Excerpts from a dataset:
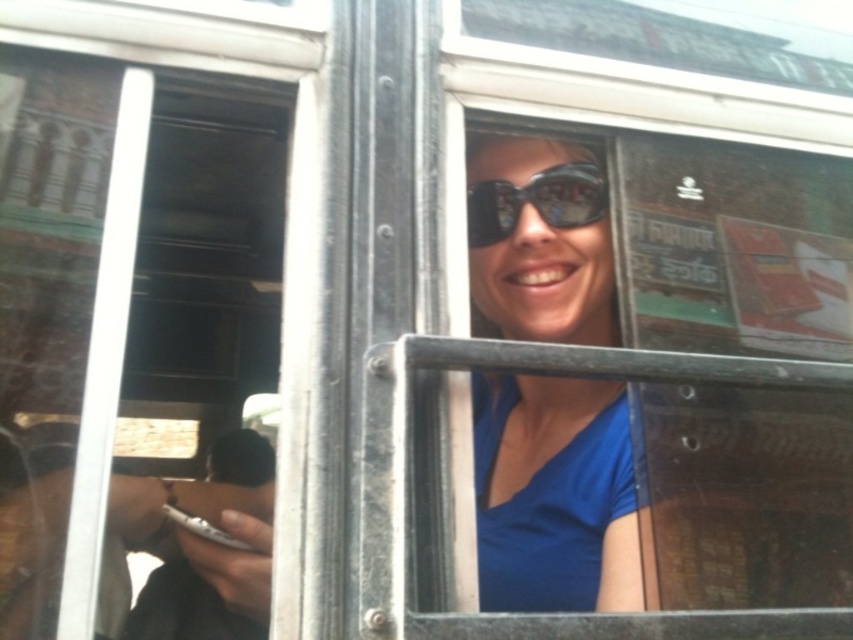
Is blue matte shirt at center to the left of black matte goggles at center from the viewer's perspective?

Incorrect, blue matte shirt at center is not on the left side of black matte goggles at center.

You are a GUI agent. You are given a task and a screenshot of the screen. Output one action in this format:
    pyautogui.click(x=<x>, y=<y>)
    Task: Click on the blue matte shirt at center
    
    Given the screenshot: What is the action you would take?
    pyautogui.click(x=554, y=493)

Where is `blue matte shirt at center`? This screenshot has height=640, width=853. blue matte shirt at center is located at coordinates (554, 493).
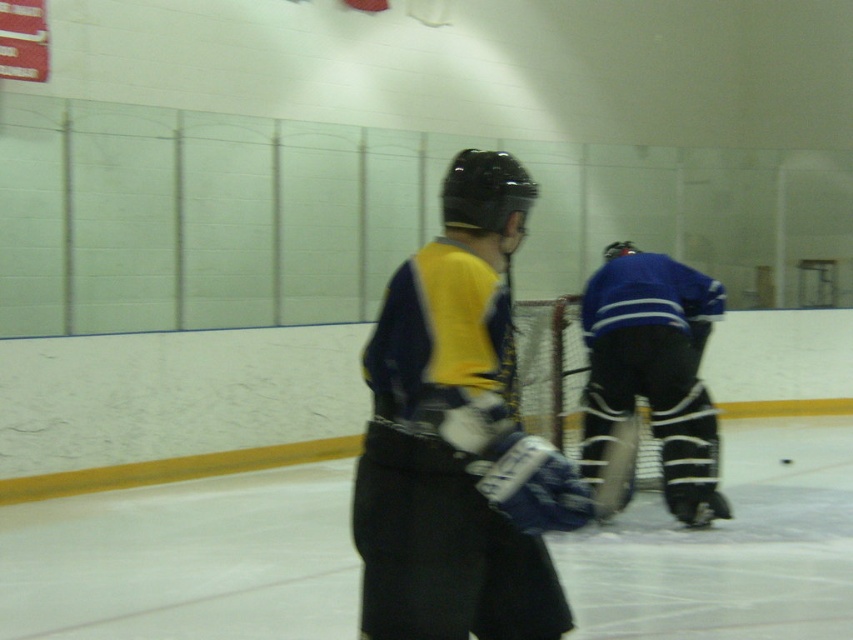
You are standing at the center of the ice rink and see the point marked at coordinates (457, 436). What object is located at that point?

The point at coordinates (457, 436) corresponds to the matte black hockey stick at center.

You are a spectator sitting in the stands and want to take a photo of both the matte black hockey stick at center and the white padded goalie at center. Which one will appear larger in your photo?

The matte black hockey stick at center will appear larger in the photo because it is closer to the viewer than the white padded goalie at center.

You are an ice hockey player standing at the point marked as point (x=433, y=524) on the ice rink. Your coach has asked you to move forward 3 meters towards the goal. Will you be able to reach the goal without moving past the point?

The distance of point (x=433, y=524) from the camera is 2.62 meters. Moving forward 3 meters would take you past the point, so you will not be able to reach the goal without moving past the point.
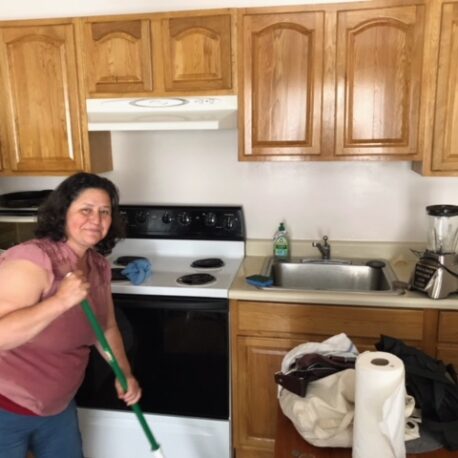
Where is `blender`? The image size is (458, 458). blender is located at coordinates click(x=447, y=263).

* * *

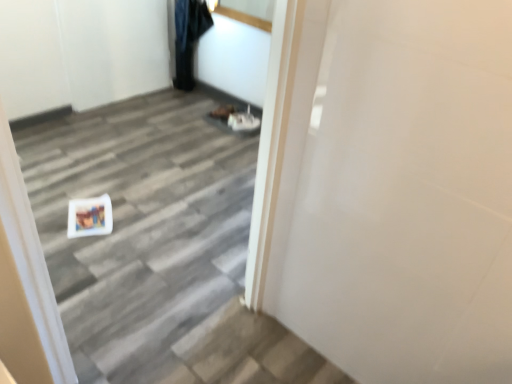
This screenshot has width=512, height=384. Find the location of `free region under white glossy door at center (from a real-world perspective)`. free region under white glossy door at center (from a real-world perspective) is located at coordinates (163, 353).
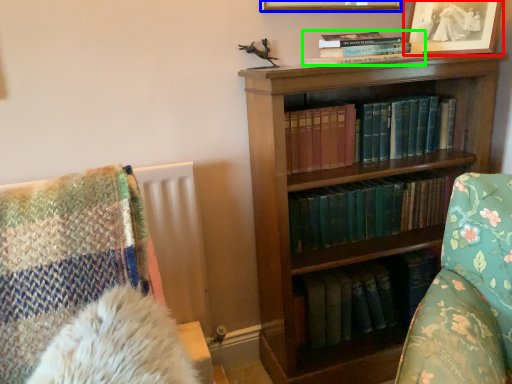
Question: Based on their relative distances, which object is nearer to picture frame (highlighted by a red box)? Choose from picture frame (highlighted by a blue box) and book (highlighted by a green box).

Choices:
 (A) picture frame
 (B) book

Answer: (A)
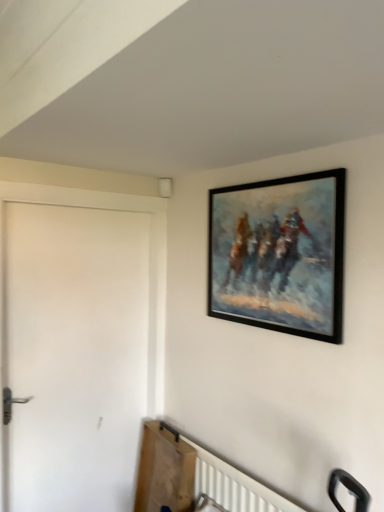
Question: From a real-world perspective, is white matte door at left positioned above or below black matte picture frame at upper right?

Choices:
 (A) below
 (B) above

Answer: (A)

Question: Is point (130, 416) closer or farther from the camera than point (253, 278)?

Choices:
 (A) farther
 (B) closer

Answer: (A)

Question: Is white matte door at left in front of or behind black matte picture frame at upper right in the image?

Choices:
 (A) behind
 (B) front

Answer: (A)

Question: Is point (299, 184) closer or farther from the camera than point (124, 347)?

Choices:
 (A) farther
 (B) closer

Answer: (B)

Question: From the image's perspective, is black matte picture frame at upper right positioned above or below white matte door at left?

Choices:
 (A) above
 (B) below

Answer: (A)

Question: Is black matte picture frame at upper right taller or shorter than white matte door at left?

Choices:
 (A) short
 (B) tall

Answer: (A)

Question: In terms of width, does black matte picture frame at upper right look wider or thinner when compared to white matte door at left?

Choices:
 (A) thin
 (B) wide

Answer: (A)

WORK ITEM:
Lay out everything in the listing from the line containing "Given the screenshot: What" down to the line containing "The point at" as a numbered list, skipping blank lines and omitting any pictures.

RESPONSE BELOW:
1.     Given the screenshot: What is the action you would take?
2.     pyautogui.click(x=554, y=493)
3. Where is `blue matte shirt at center`? This screenshot has height=640, width=853. blue matte shirt at center is located at coordinates (554, 493).
4. You are standing at the center of the ice rink and see the point marked at coordinates (457, 436). What object is located at that point?
5. The point at coordinates (457, 436) corresponds to the matte black hockey stick at center.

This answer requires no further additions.